» **Data for the task**:

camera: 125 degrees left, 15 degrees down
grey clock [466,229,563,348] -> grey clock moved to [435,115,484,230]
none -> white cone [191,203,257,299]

* * *

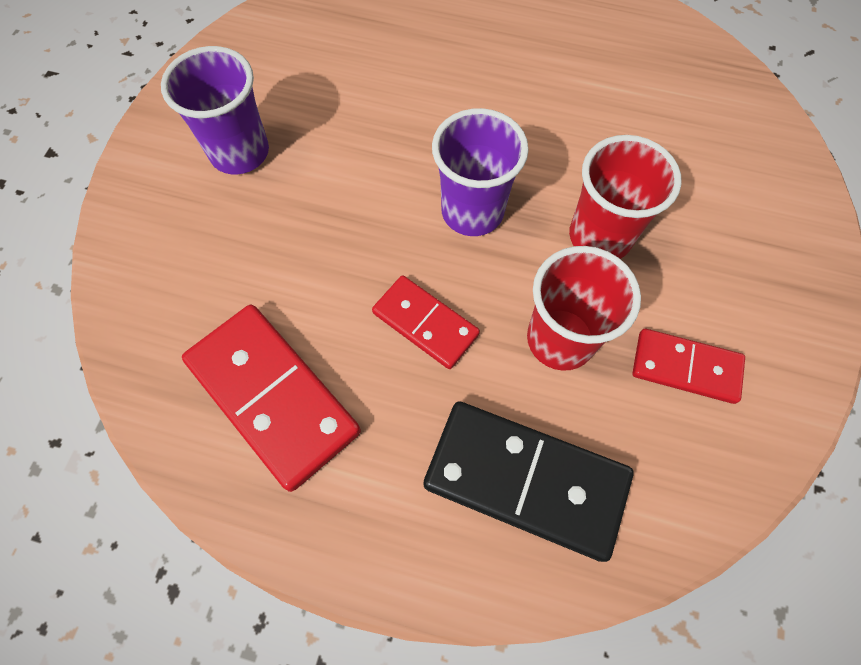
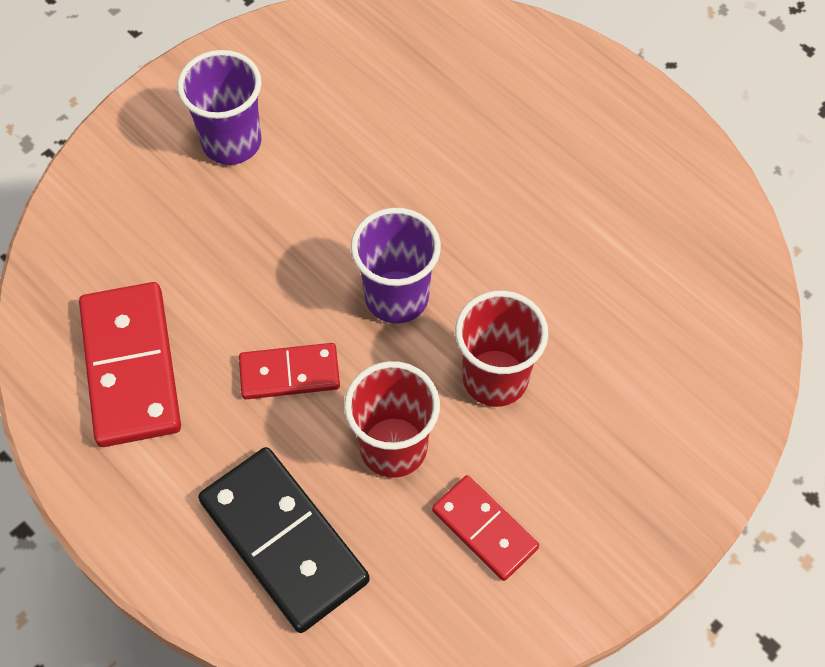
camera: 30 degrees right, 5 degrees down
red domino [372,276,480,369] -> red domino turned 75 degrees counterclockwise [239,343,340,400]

--

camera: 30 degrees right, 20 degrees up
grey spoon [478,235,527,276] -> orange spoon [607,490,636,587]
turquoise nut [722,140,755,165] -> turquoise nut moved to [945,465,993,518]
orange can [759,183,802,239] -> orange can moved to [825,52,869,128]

» **Your objective**: Within the data above, the span starting at the line containing "camera: 30 degrees right, 20 degrees up" and ending at the line containing "orange can [759,183,802,239]" is to be retyped exactly, with no other lines.

» **Finished task**:
camera: 30 degrees right, 20 degrees up
grey spoon [478,235,527,276] -> orange spoon [607,490,636,587]
turquoise nut [722,140,755,165] -> turquoise nut moved to [945,465,993,518]
orange can [759,183,802,239] -> orange can moved to [825,52,869,128]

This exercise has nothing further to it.